__Brief__
Quote word for word from the line holding "(379, 419) = (159, 424): green" to the last line below, including both, and omit any pictures.

(Stored items from a collection)
◇ ◇ ◇

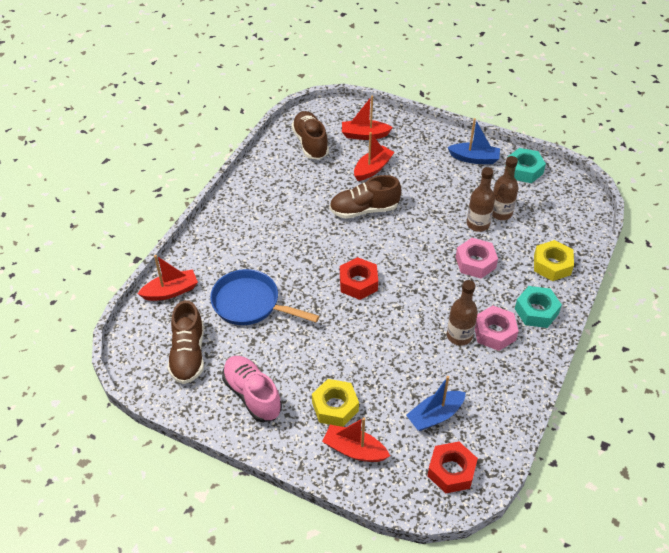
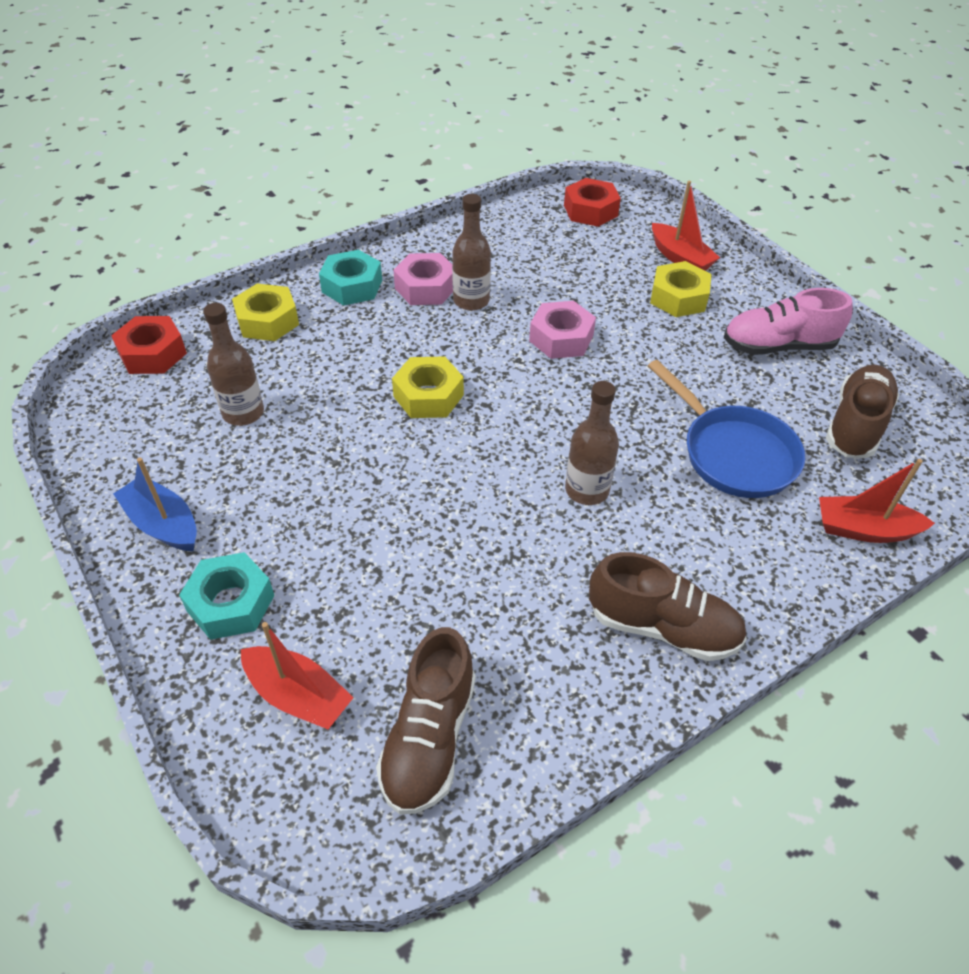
camera: 150 degrees left, 0 degrees up
(252, 395) = (778, 346): pink shoe -> pink shoe turned 90 degrees clockwise
(358, 283) = (549, 412): red nut -> red nut (153, 353)
(364, 210) = (446, 520): brown shoe -> brown shoe (662, 627)
(372, 168) = (358, 598): red boat -> none
(425, 263) = (428, 396): none -> yellow nut
(435, 415) = (569, 250): blue boat -> none
(475, 262) = (360, 366): pink nut -> pink nut (561, 338)
(478, 224) = (295, 413): brown bottle -> brown bottle (587, 490)
(524, 170) = (117, 462): turquoise nut -> turquoise nut (231, 603)

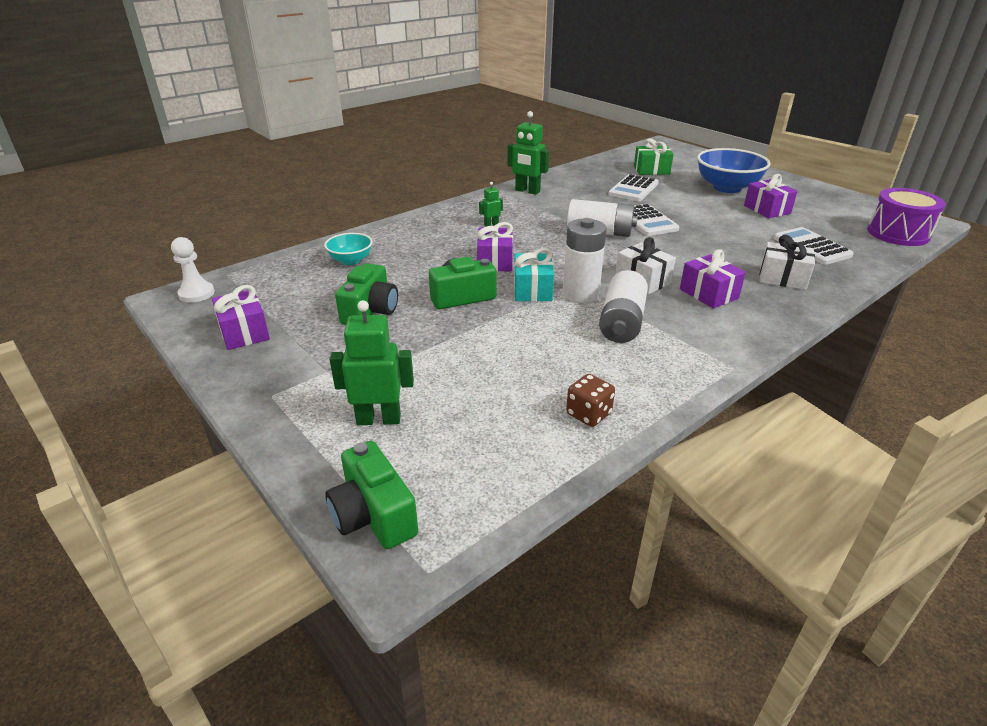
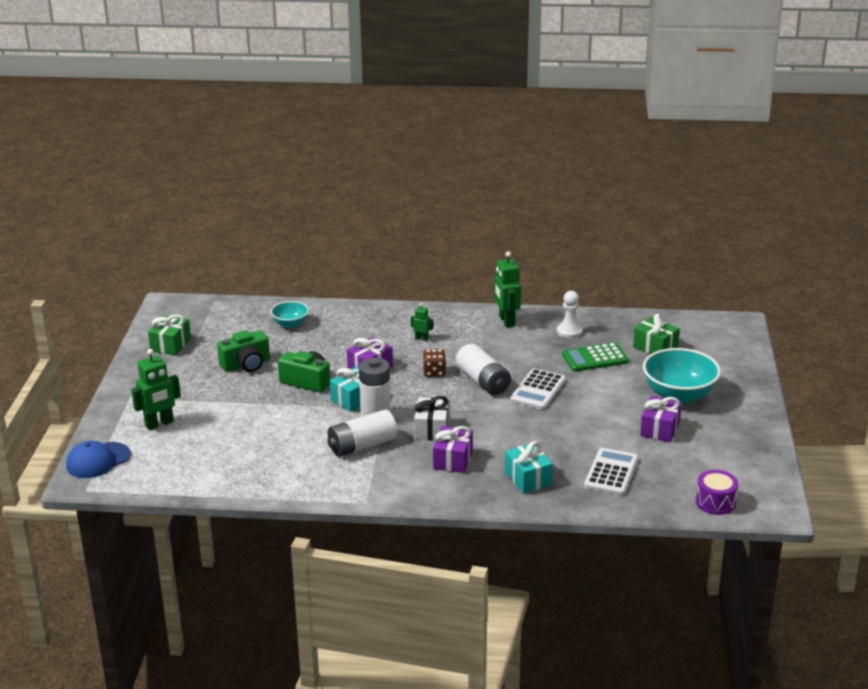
camera: 45 degrees right, 5 degrees down
(196, 294) = (182, 307): white pawn -> white pawn (569, 331)
(244, 332) = (170, 345): purple gift -> green gift
(373, 515) = (98, 460): green camera -> blue cap
(379, 419) = (159, 424): green robot -> green robot turned 105 degrees clockwise
(588, 414) = (248, 477): brown dice -> brown dice (434, 372)
(633, 189) = (594, 358): white calculator -> green calculator
(727, 188) = (679, 395): blue bowl -> turquoise bowl
(782, 278) = (528, 478): white gift -> turquoise gift
(898, 233) = (715, 502): purple drum -> purple drum, size x0.66

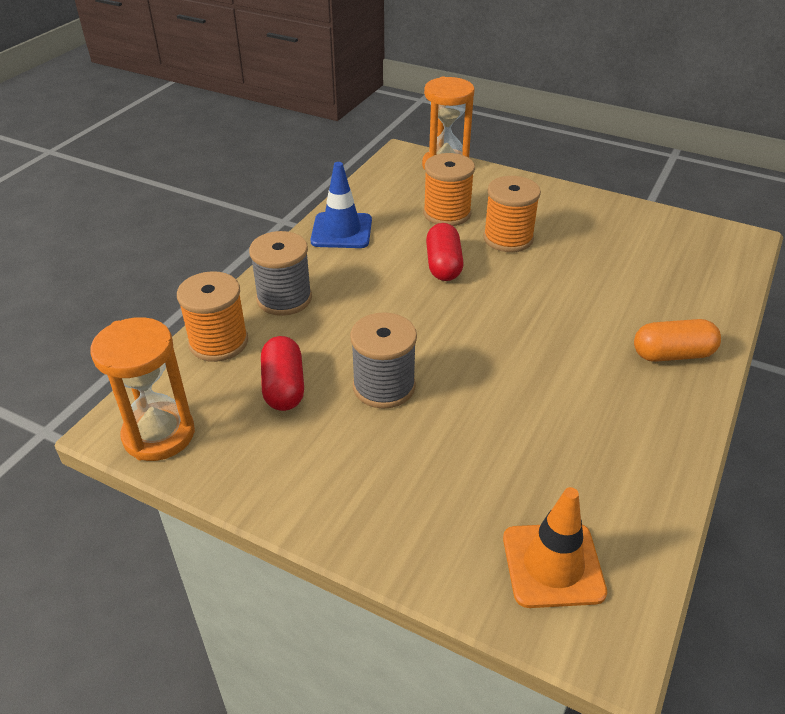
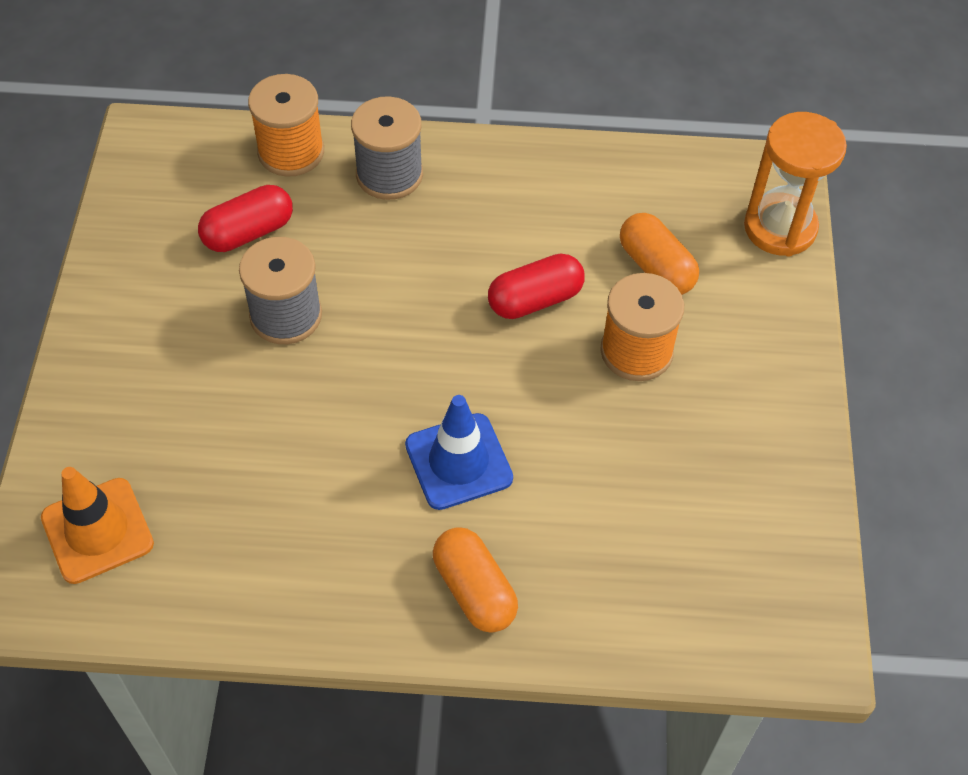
camera: 65 degrees right, 15 degrees up
(159, 434) = (145, 167): orange hourglass -> none
(341, 231) = (550, 174): blue traffic cone -> blue traffic cone (458, 461)
(447, 213) = (656, 267): orange spool -> orange capsule

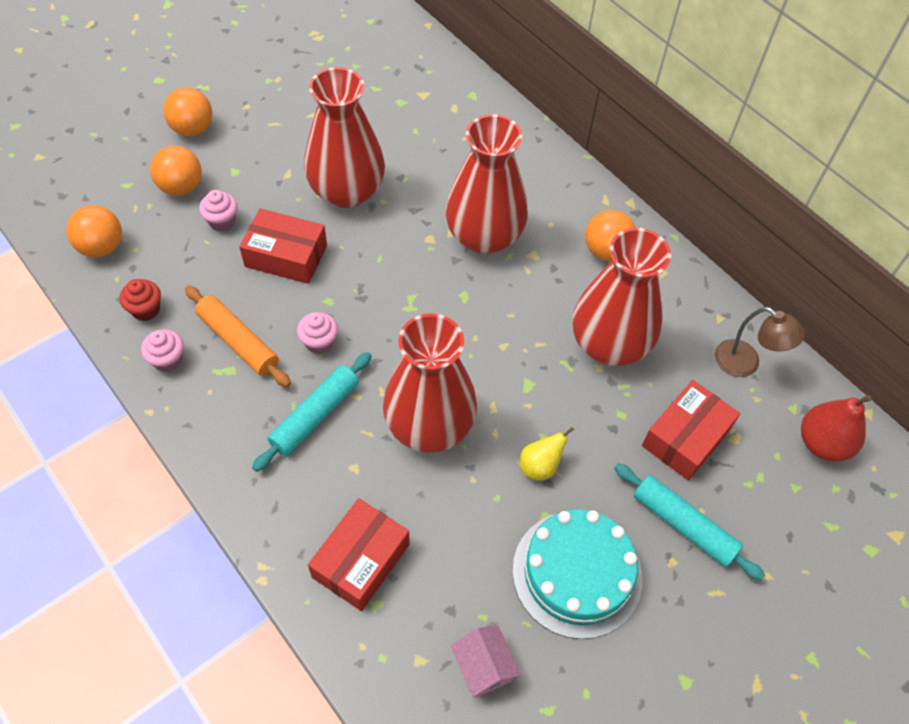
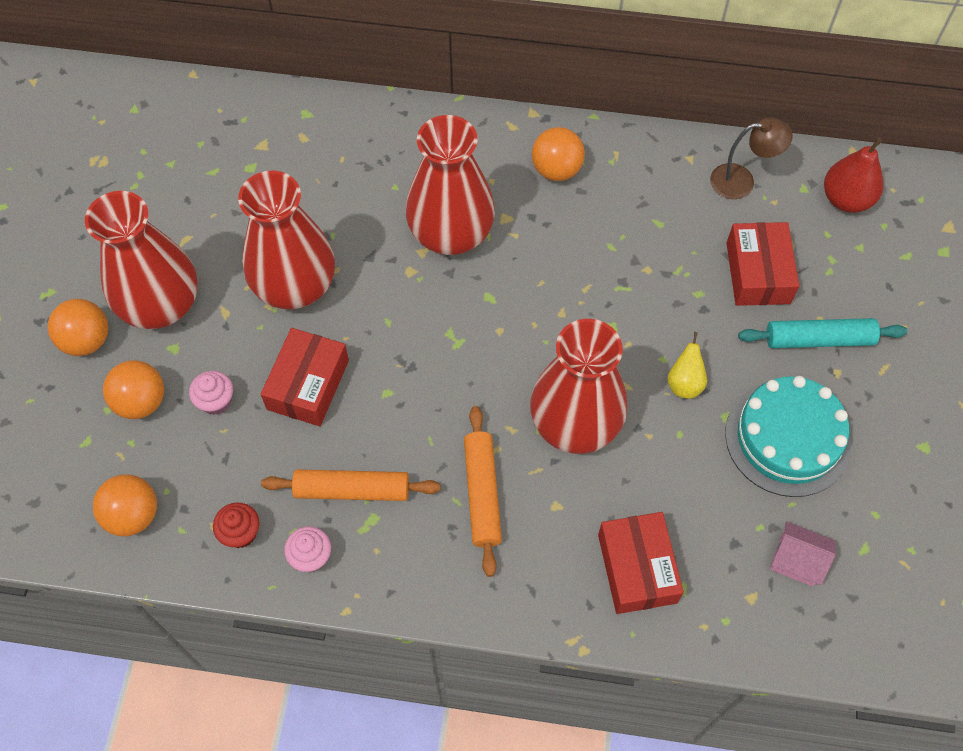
camera: 40 degrees left, 5 degrees up
(286, 256) = (308, 384): red box -> red box turned 45 degrees counterclockwise
(315, 416) = (482, 493): turquoise rolling pin -> orange rolling pin
(319, 342) = (419, 433): pink cupcake -> none
(609, 344) = (635, 245): red vase -> red vase (161, 304)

◇ ◇ ◇

__Exercise output__
(379, 419) = (159, 424): green robot -> green robot turned 105 degrees clockwise
(588, 414) = (248, 477): brown dice -> brown dice (434, 372)
(633, 189) = (594, 358): white calculator -> green calculator
(727, 188) = (679, 395): blue bowl -> turquoise bowl
(782, 278) = (528, 478): white gift -> turquoise gift
(898, 233) = (715, 502): purple drum -> purple drum, size x0.66

camera: 65 degrees right, 15 degrees up
(159, 434) = (145, 167): orange hourglass -> none
(341, 231) = (550, 174): blue traffic cone -> blue traffic cone (458, 461)
(447, 213) = (656, 267): orange spool -> orange capsule

camera: 40 degrees left, 5 degrees up
(286, 256) = (308, 384): red box -> red box turned 45 degrees counterclockwise
(315, 416) = (482, 493): turquoise rolling pin -> orange rolling pin
(319, 342) = (419, 433): pink cupcake -> none
(609, 344) = (635, 245): red vase -> red vase (161, 304)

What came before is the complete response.